◆ **Exercise directions**
The line containing "(125, 330) = (359, 575): none" and all lines following it in the listing below are to be reproduced exactly, with no other lines.

================================

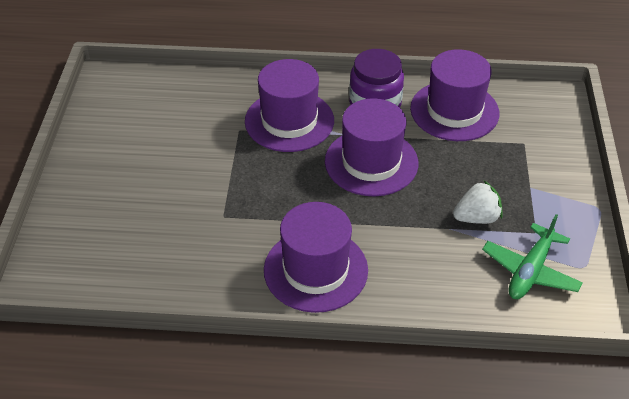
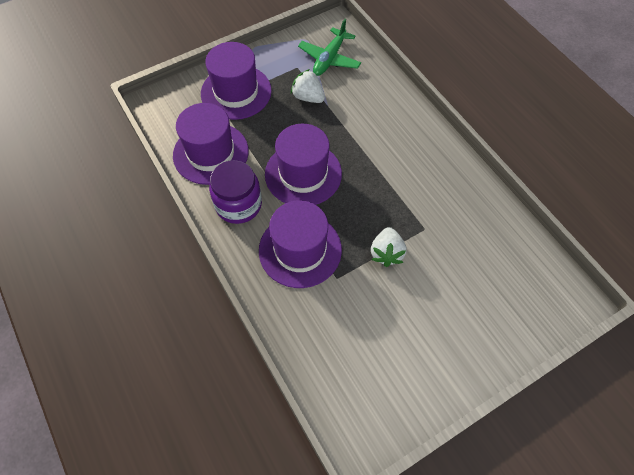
camera: 125 degrees left, 15 degrees up
(228, 174) = (386, 253): none -> white strawberry
(315, 270) = (419, 152): purple hat -> purple hat (236, 92)
(530, 271) = (329, 58): green plane -> green plane turned 120 degrees clockwise

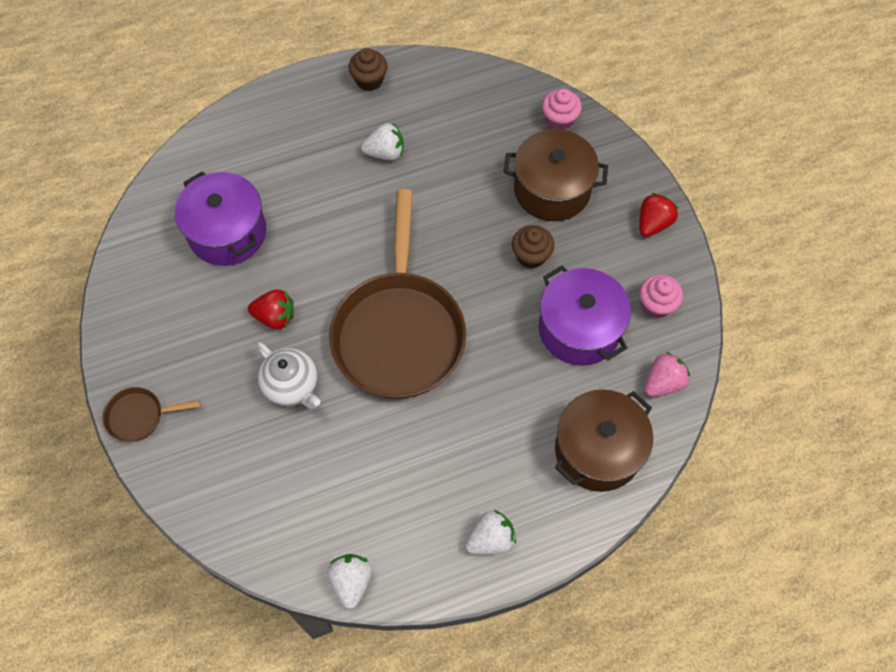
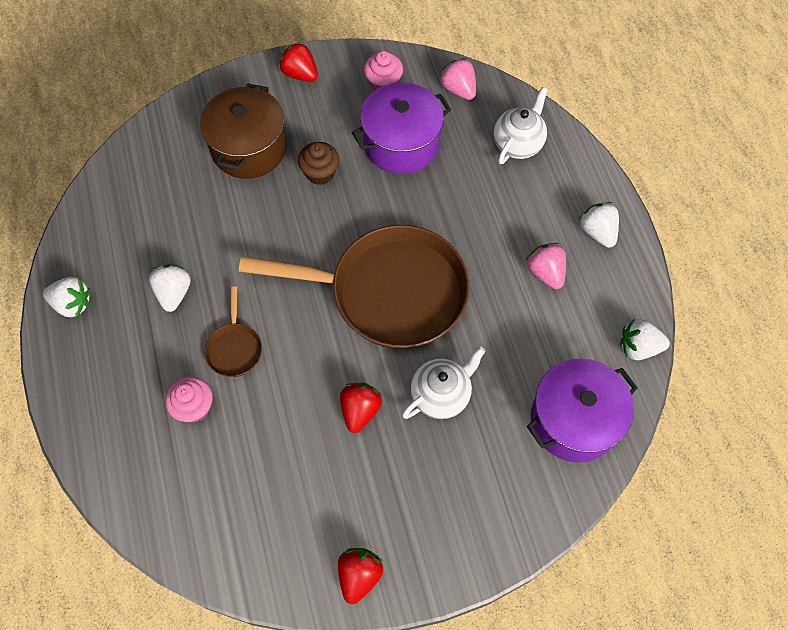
camera: 85 degrees left, 0 degrees up
(125, 330) = (359, 575): none -> red strawberry
(139, 416) = (465, 554): brown pan -> brown pan (234, 348)
(227, 232) = (247, 461): purple pot -> purple pot (574, 420)
(369, 80) = (72, 304): brown cupcake -> white strawberry
(434, 482) = (545, 272): none -> pink strawberry
(559, 120) = (169, 133): pink cupcake -> pink cupcake (194, 407)
(597, 450) = (518, 144): brown pot -> white teapot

================================

◆ **Reply**
(125, 330) = (359, 575): none -> red strawberry
(139, 416) = (465, 554): brown pan -> brown pan (234, 348)
(227, 232) = (247, 461): purple pot -> purple pot (574, 420)
(369, 80) = (72, 304): brown cupcake -> white strawberry
(434, 482) = (545, 272): none -> pink strawberry
(559, 120) = (169, 133): pink cupcake -> pink cupcake (194, 407)
(597, 450) = (518, 144): brown pot -> white teapot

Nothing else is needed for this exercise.